### Records contained in a dataset
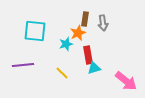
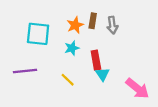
orange star: (78, 33) -> (75, 25), moved
cyan triangle: (94, 68) -> (102, 74), turned -48

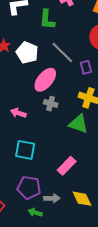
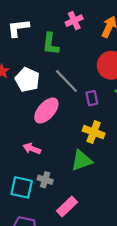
gray cross: (51, 104) -> (45, 180), moved
pink arrow: (18, 113) -> (32, 149), moved
green triangle: (78, 124) -> (82, 160), turned -40

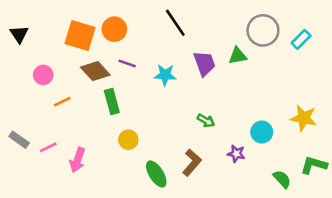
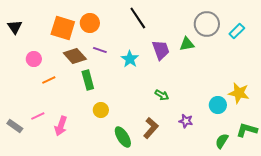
cyan star: (165, 75) -> (130, 59), turned 30
cyan circle: (262, 132) -> (218, 105), moved
gray rectangle: (19, 140) -> (15, 126), moved
green semicircle: (282, 179) -> (222, 141), turned -105

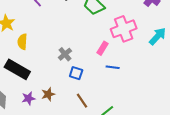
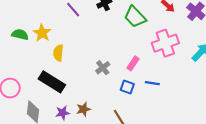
pink rectangle: (103, 48) -> (133, 63), moved
blue square: (76, 73) -> (127, 87), moved

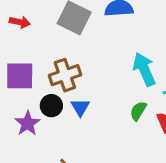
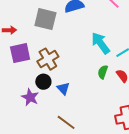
purple square: (20, 76) -> (20, 53), moved
blue triangle: (80, 107) -> (63, 88), moved

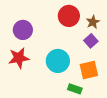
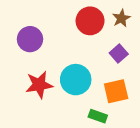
brown star: (93, 22) -> (121, 18), moved
red star: (19, 58) -> (39, 85), moved

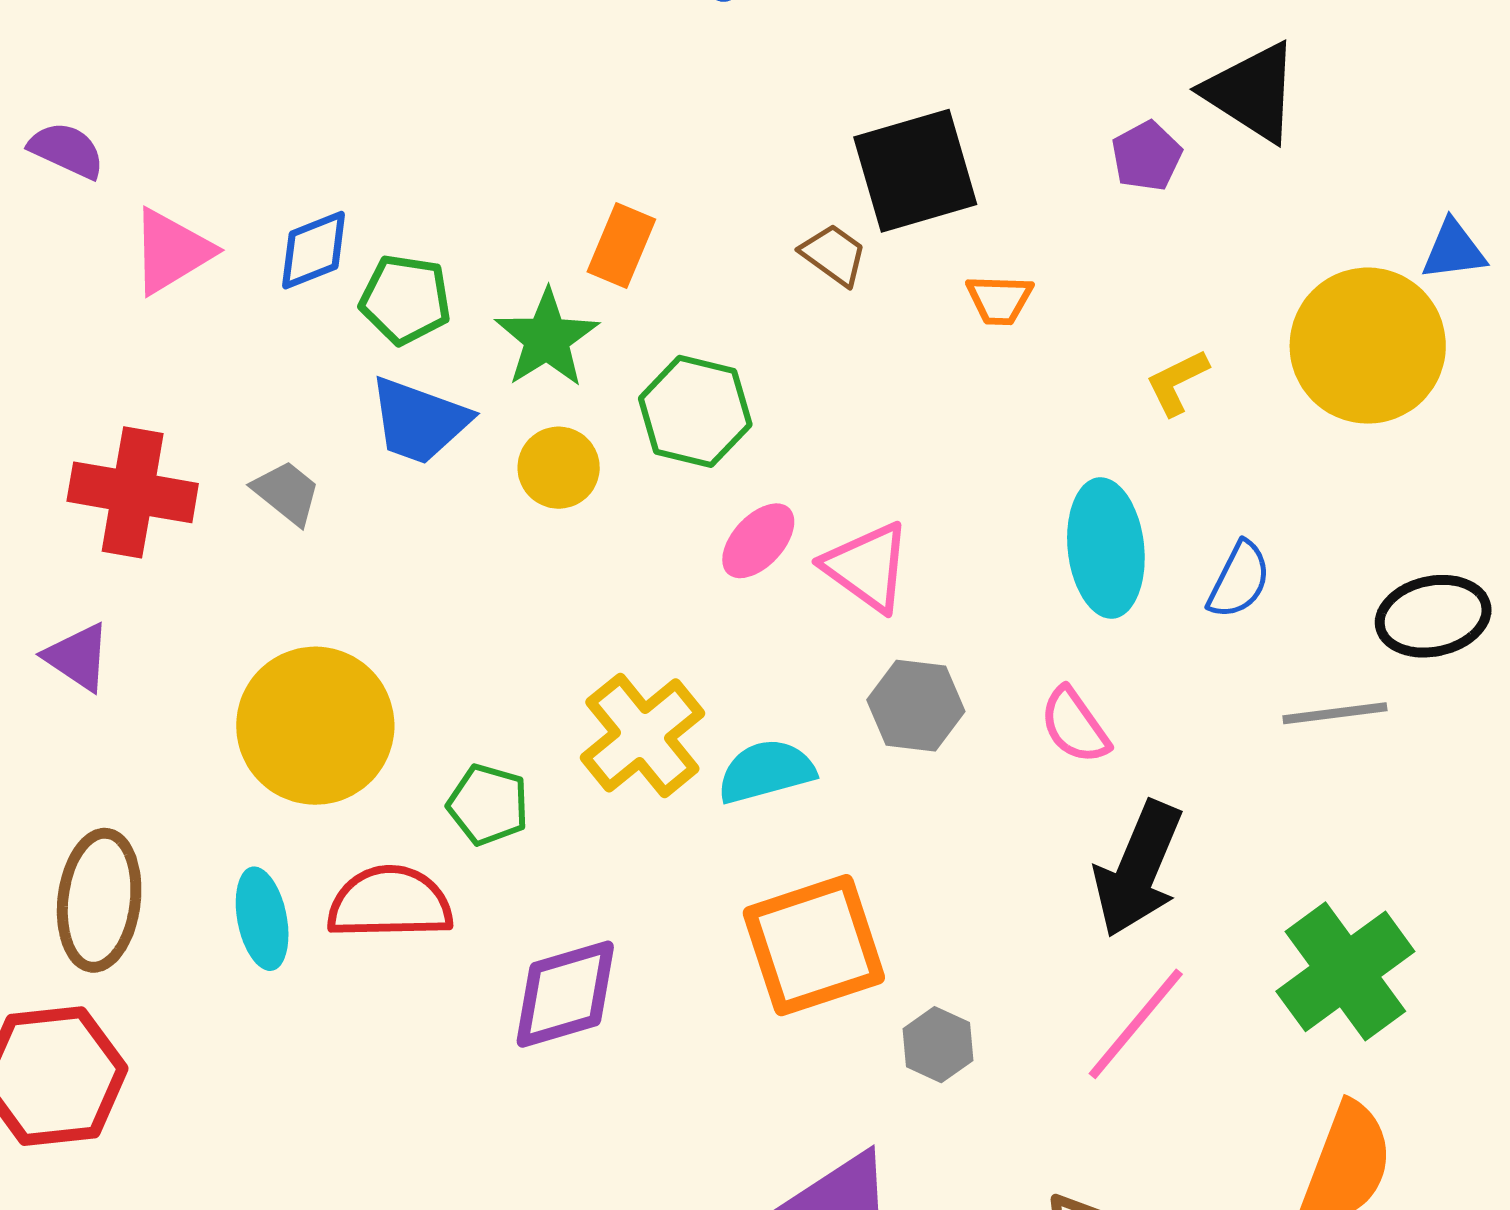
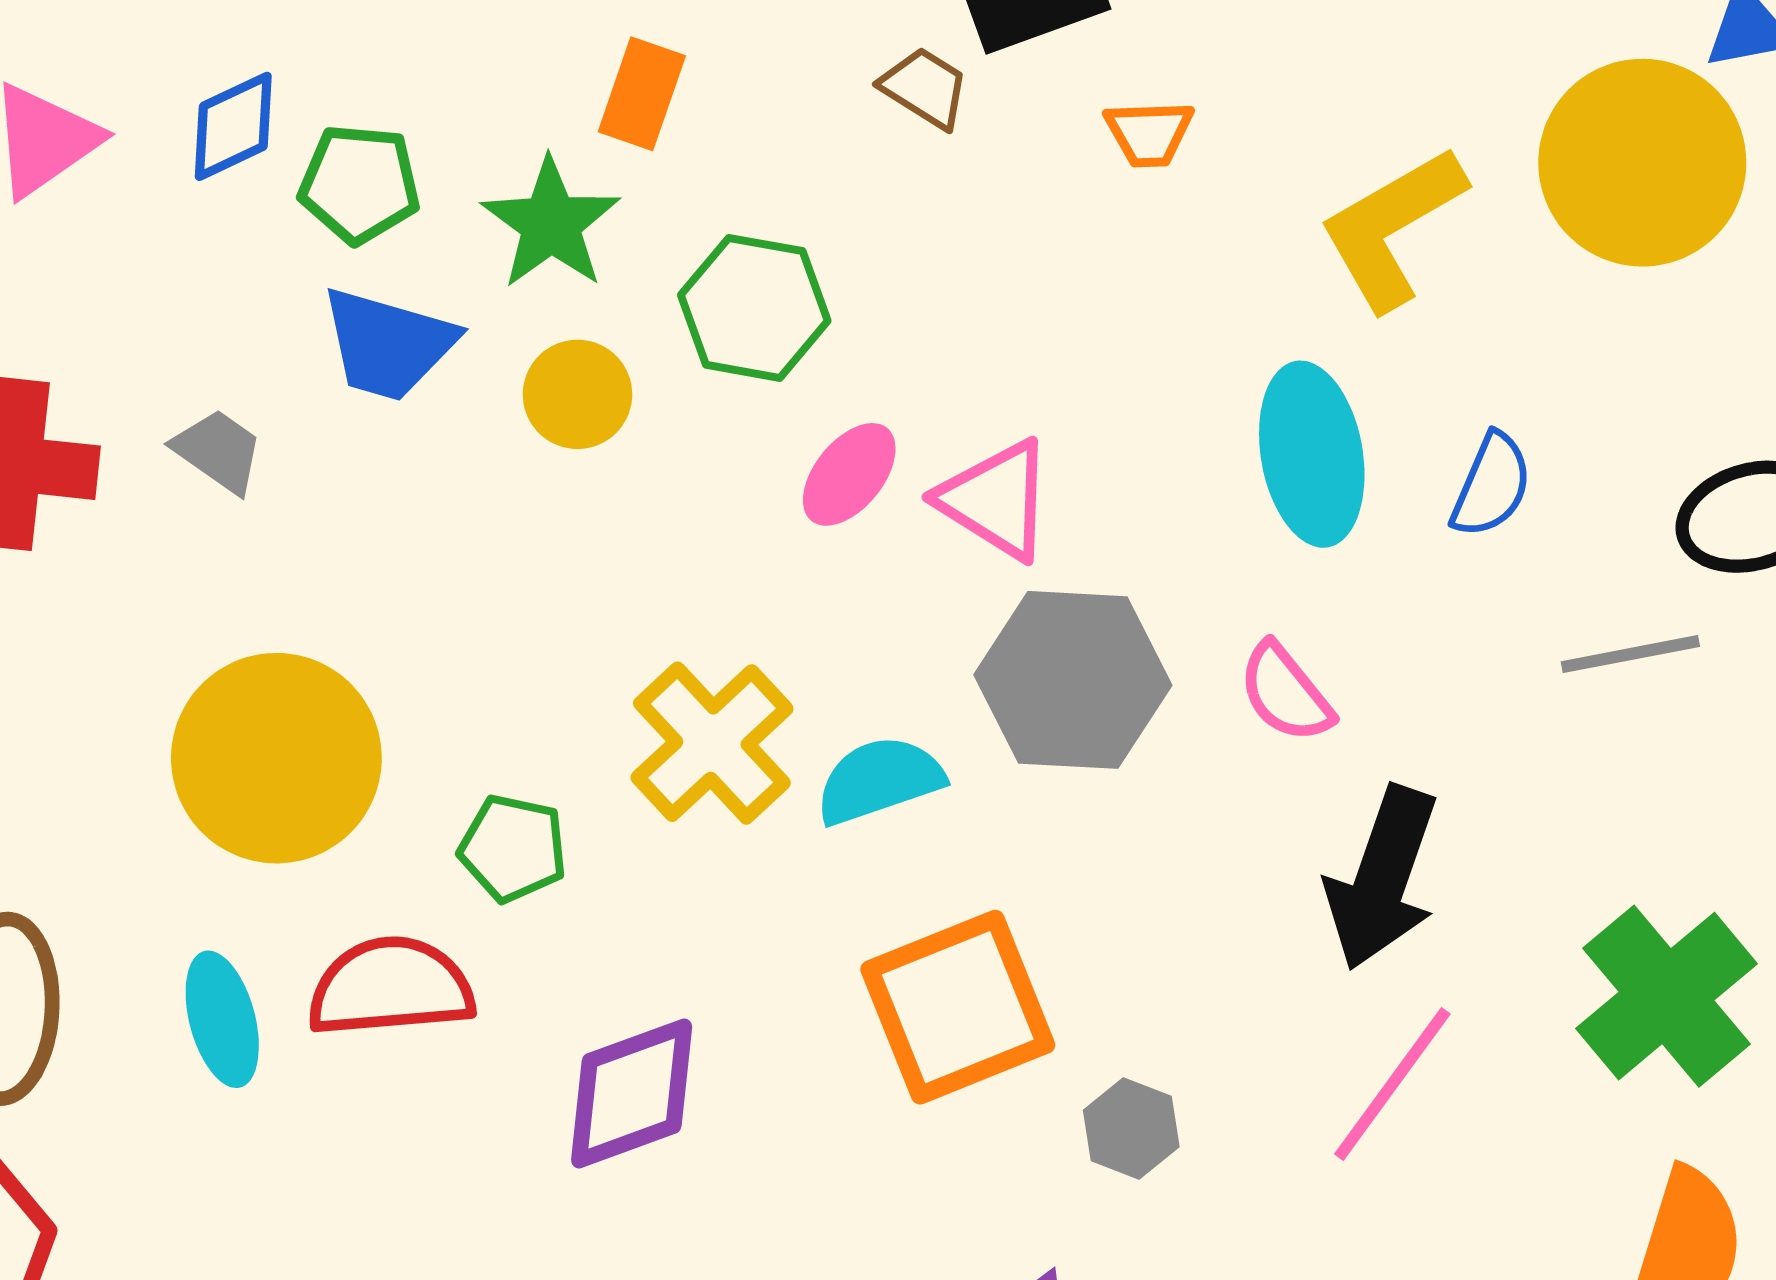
yellow L-shape: (1177, 382) -> (1392, 228), size x1.8
gray hexagon: (916, 706) -> (1073, 680), size x1.5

### Your assignment
Repeat exactly the lines starting at the line with "yellow L-shape: (1177, 382)" and ending with the final line of the entries. Include nothing else.

### Expected answer
yellow L-shape: (1177, 382) -> (1392, 228), size x1.8
gray hexagon: (916, 706) -> (1073, 680), size x1.5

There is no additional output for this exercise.